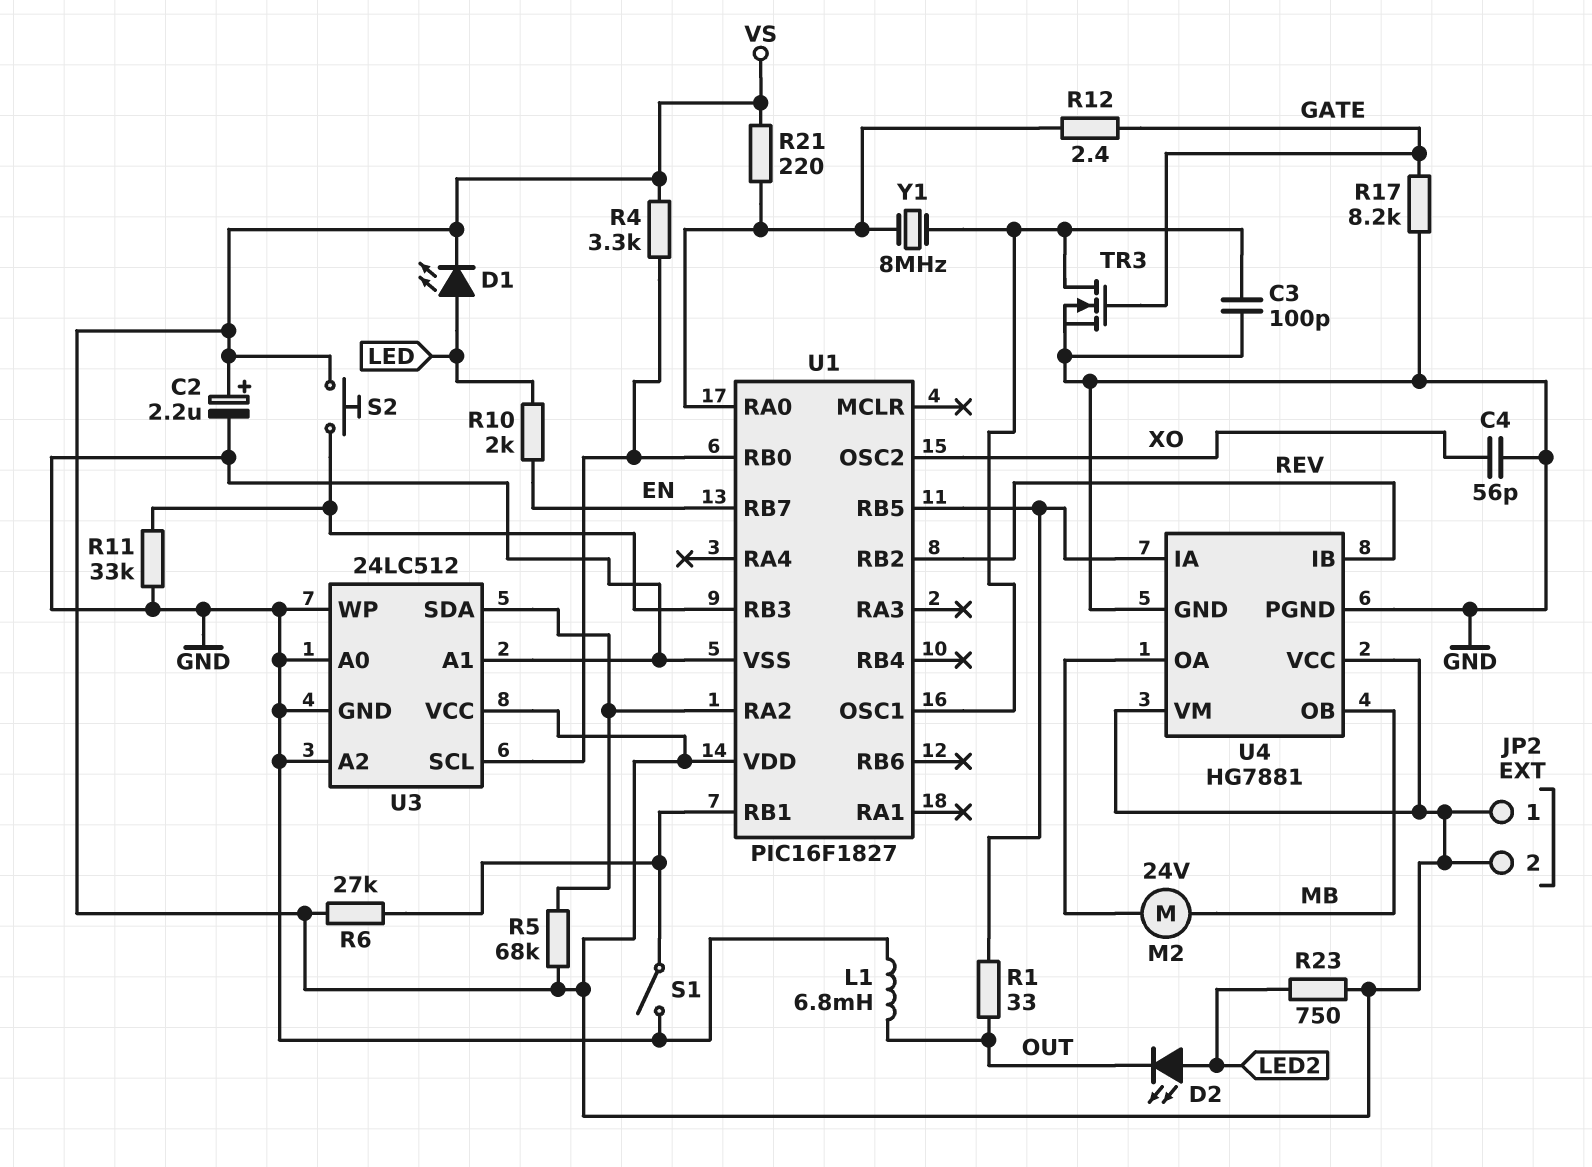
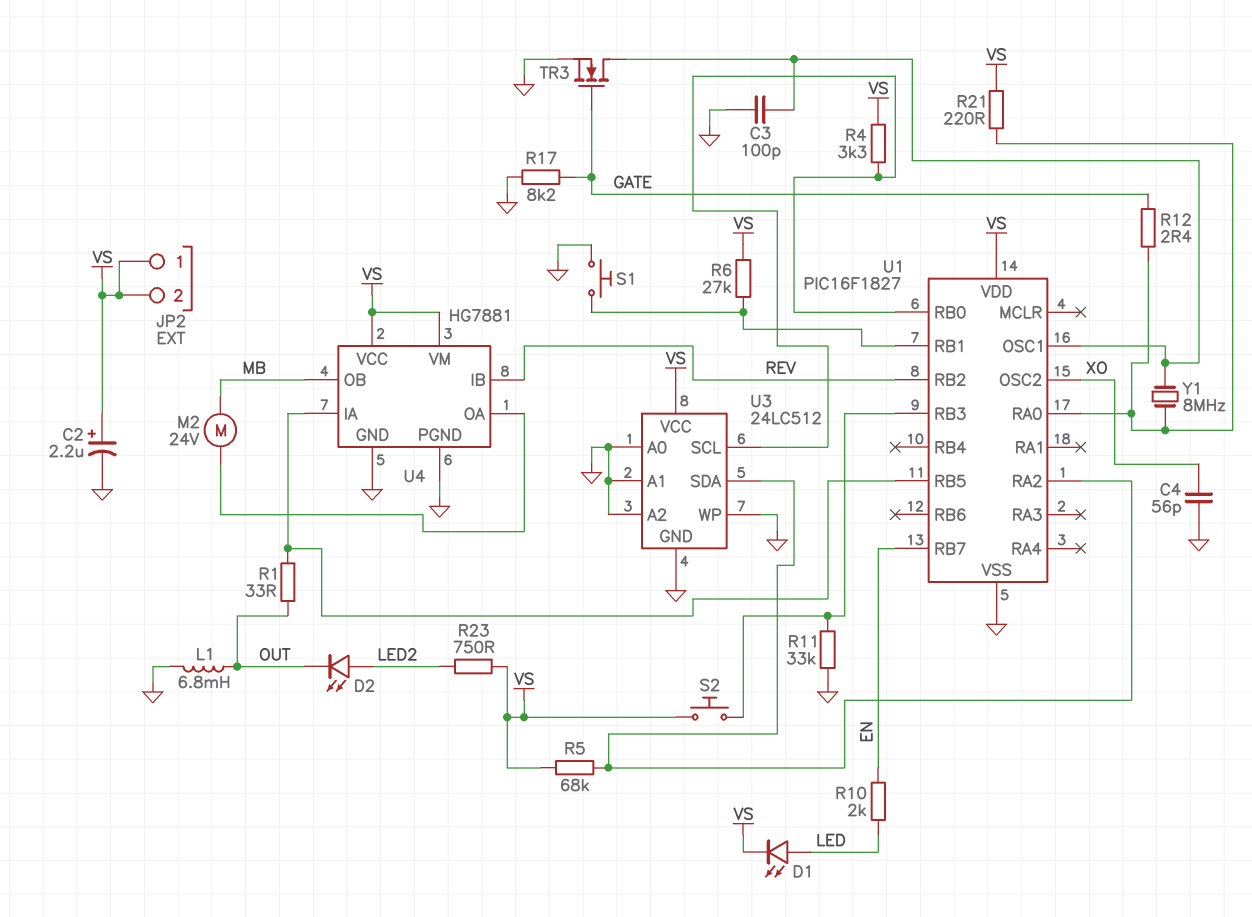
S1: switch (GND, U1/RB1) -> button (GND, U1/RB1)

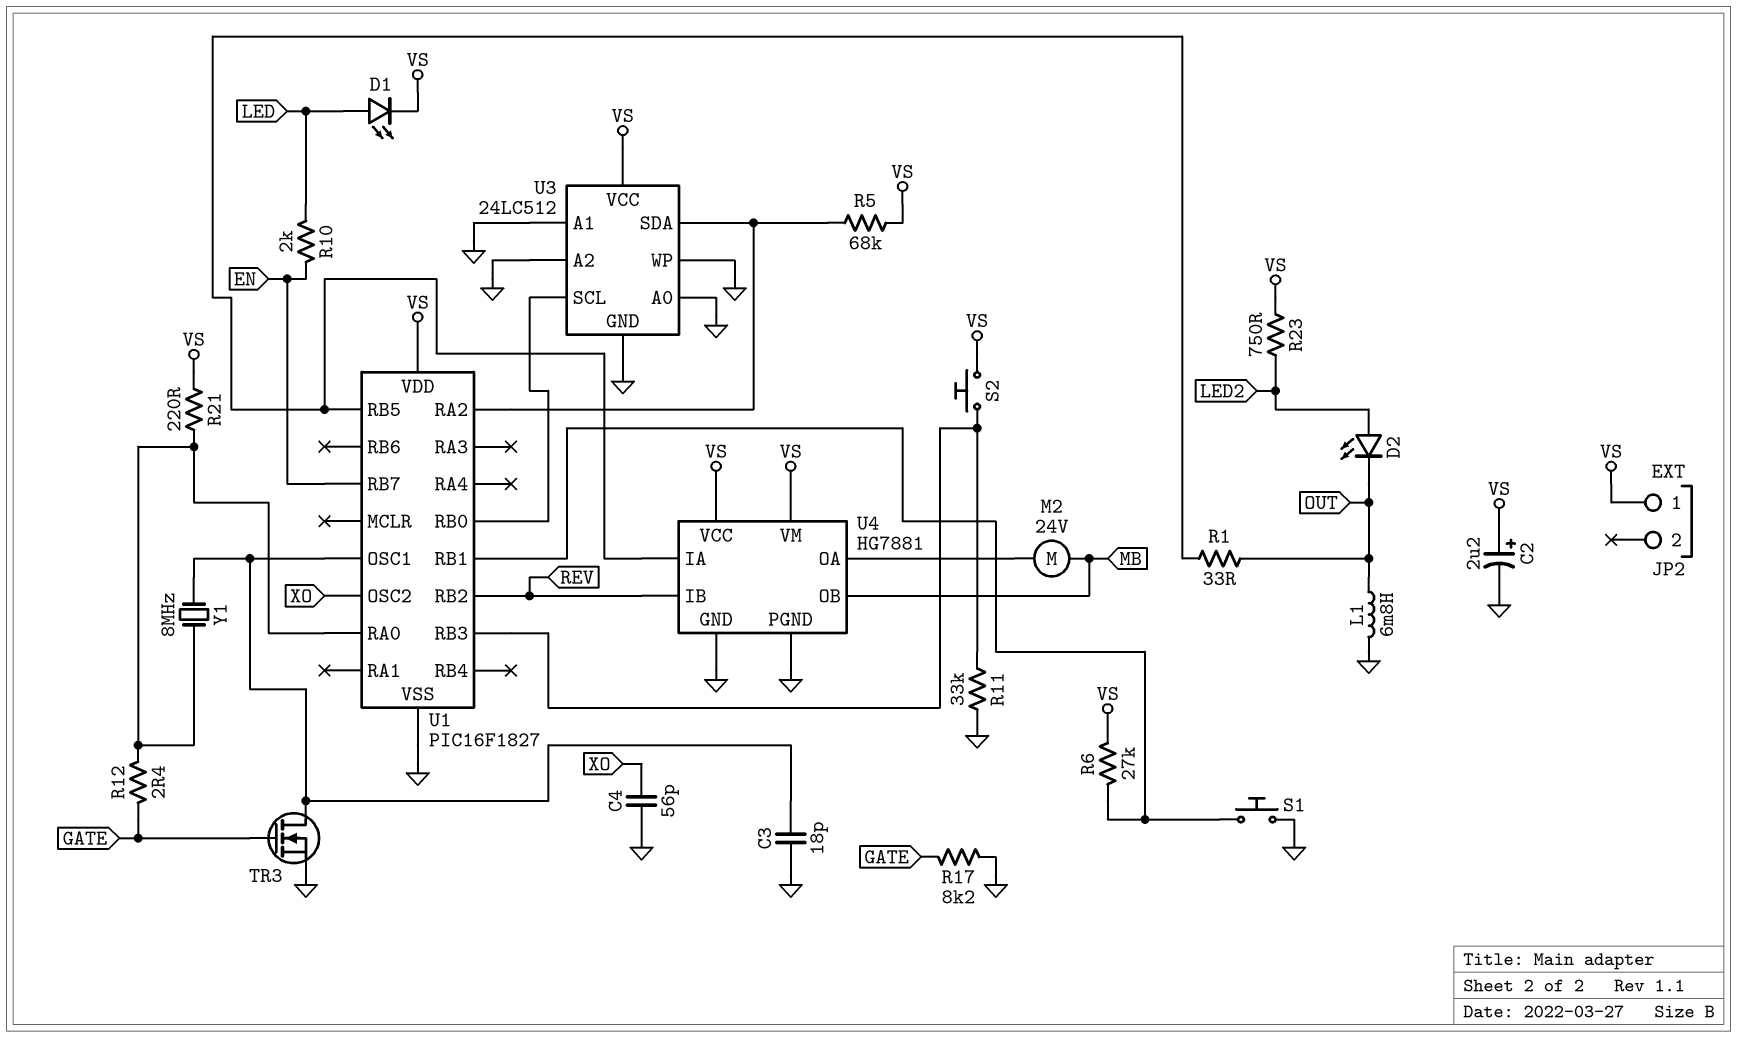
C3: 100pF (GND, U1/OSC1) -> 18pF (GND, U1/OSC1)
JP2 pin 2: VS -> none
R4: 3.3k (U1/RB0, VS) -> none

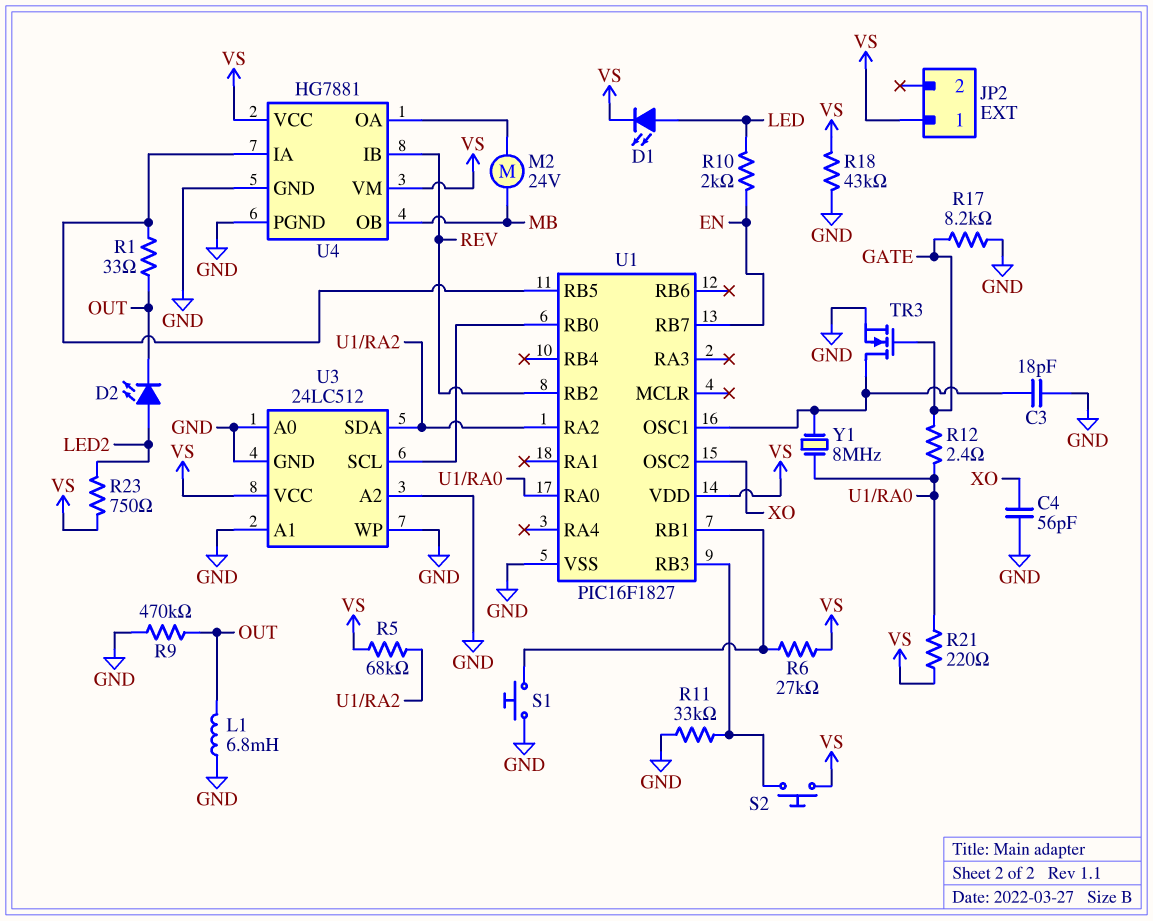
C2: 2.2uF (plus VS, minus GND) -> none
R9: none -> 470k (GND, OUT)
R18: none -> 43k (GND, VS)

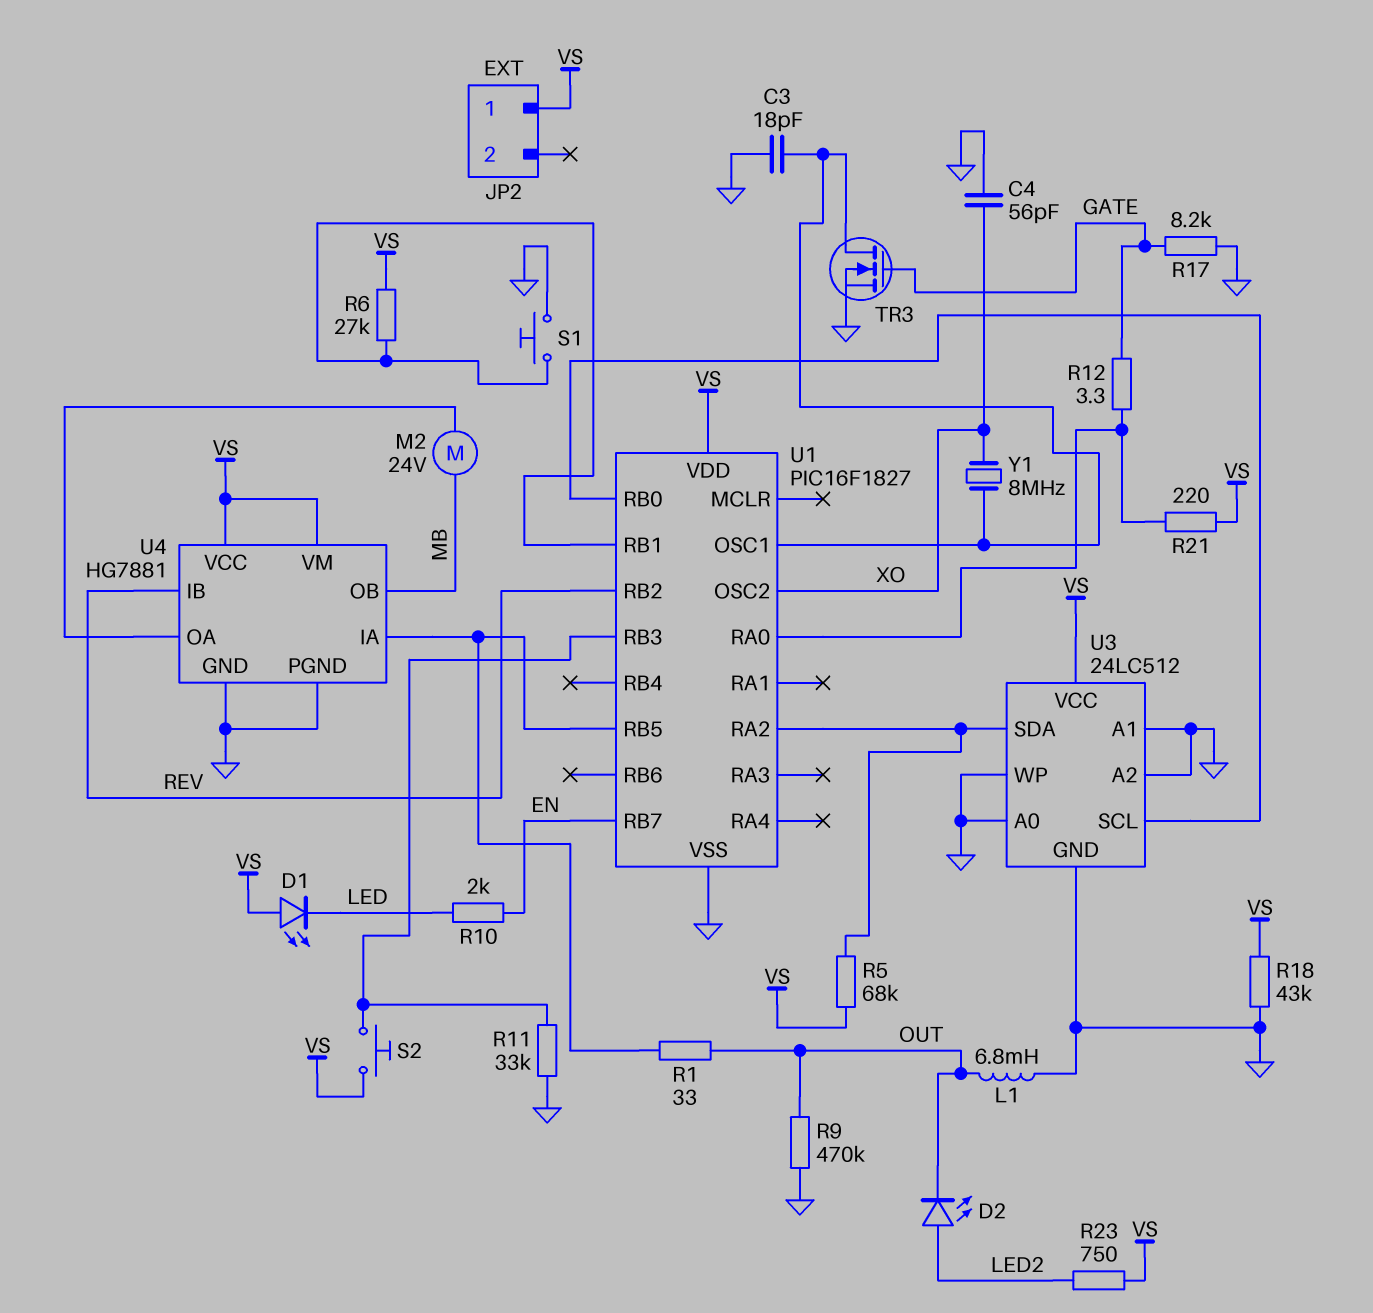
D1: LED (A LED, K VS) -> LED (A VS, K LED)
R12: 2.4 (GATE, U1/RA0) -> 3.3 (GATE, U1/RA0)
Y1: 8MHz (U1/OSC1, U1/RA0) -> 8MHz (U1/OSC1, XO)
--- --- ---
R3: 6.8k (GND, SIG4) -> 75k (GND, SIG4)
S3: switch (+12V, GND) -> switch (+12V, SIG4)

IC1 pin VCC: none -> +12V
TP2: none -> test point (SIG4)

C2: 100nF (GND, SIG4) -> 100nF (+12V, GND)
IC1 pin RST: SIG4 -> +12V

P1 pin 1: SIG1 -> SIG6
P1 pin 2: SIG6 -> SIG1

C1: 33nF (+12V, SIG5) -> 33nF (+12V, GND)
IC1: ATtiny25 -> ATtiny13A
--- --- ---
* **ACTIVITY**
From the records above, count the lines in which the string "switch" is found, and answer with the number alone.

* **WRITTEN ANSWER**
2